* What to do
Could you write out every record below exactly, leaving the pictures out?

* Provided data
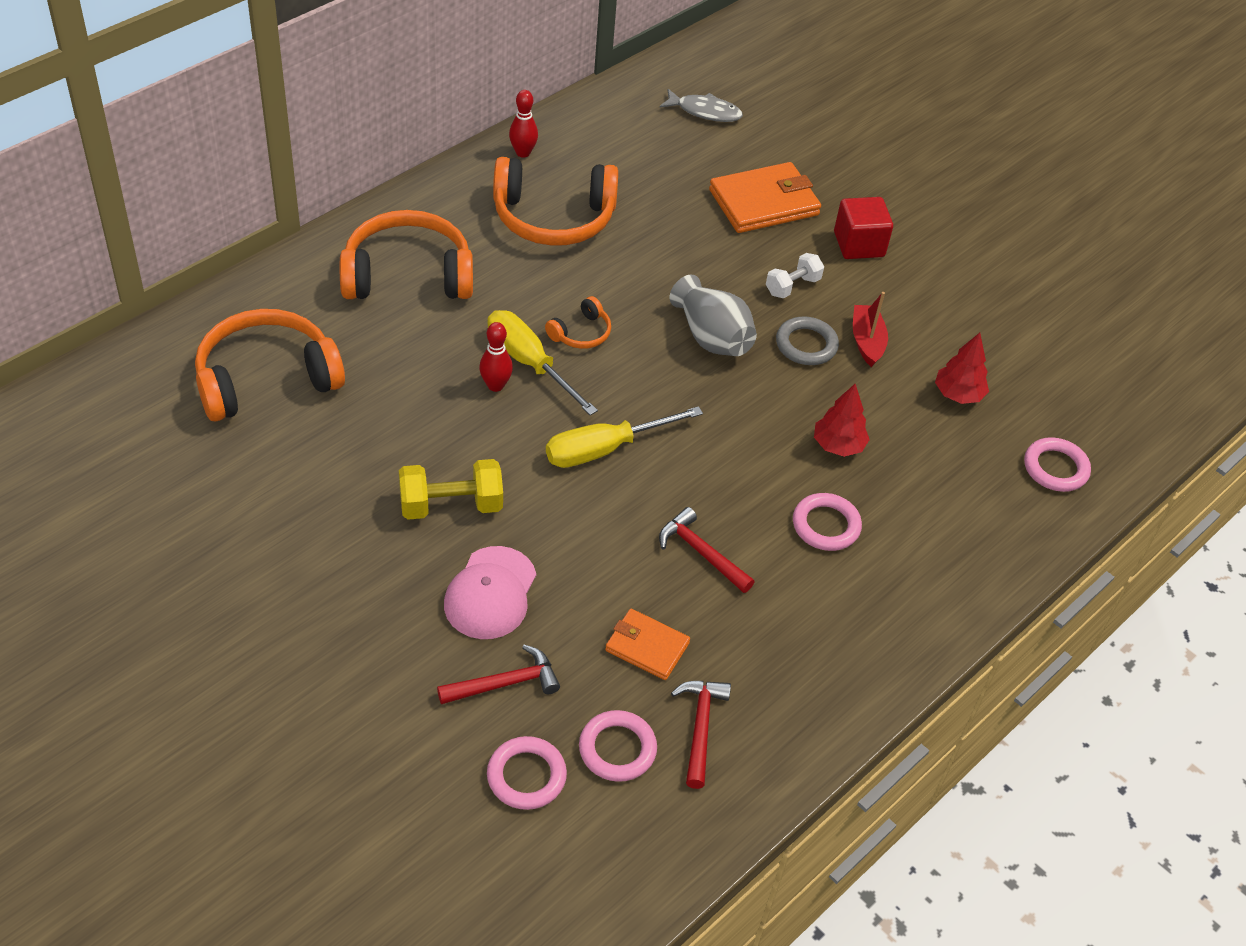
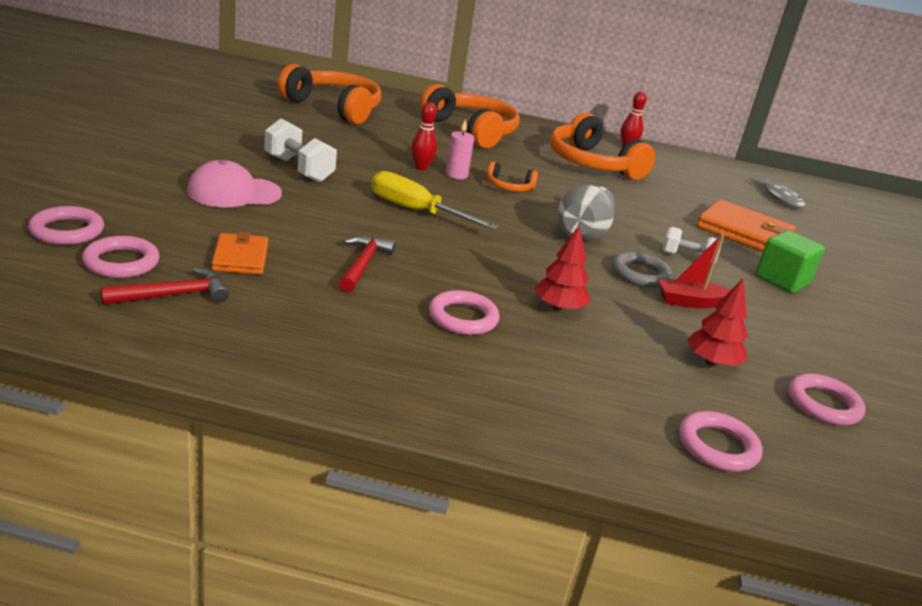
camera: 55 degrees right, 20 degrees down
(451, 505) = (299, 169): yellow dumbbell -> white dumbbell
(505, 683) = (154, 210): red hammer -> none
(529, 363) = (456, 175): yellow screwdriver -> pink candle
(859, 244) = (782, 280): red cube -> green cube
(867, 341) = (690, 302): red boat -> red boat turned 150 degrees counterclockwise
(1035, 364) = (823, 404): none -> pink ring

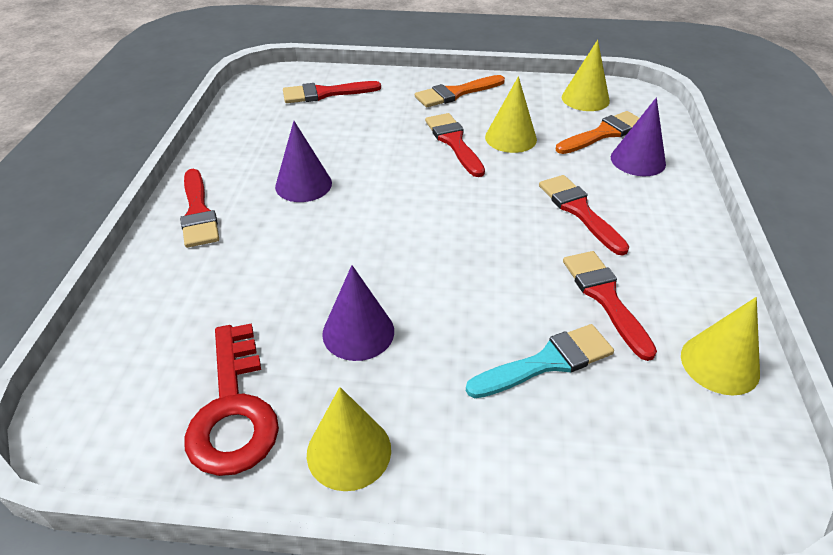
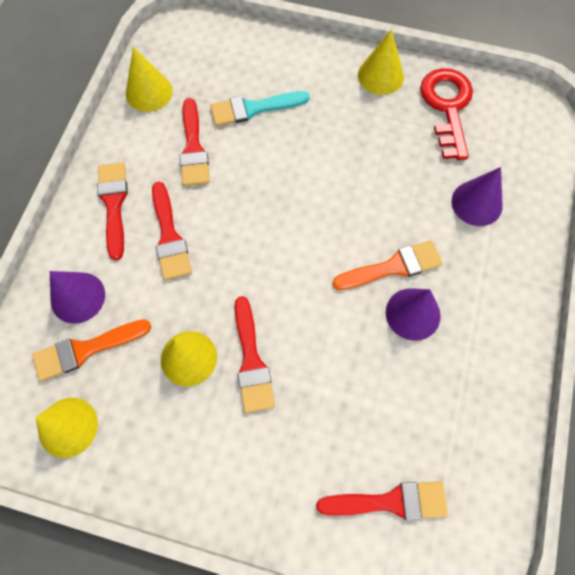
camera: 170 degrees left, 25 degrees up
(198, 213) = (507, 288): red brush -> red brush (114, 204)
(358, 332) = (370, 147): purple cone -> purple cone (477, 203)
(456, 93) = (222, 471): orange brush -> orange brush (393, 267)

* Solution
camera: 55 degrees right, 20 degrees down
(451, 505) = (299, 169): yellow dumbbell -> white dumbbell
(505, 683) = (154, 210): red hammer -> none
(529, 363) = (456, 175): yellow screwdriver -> pink candle
(859, 244) = (782, 280): red cube -> green cube
(867, 341) = (690, 302): red boat -> red boat turned 150 degrees counterclockwise
(1035, 364) = (823, 404): none -> pink ring

camera: 170 degrees left, 25 degrees up
(198, 213) = (507, 288): red brush -> red brush (114, 204)
(358, 332) = (370, 147): purple cone -> purple cone (477, 203)
(456, 93) = (222, 471): orange brush -> orange brush (393, 267)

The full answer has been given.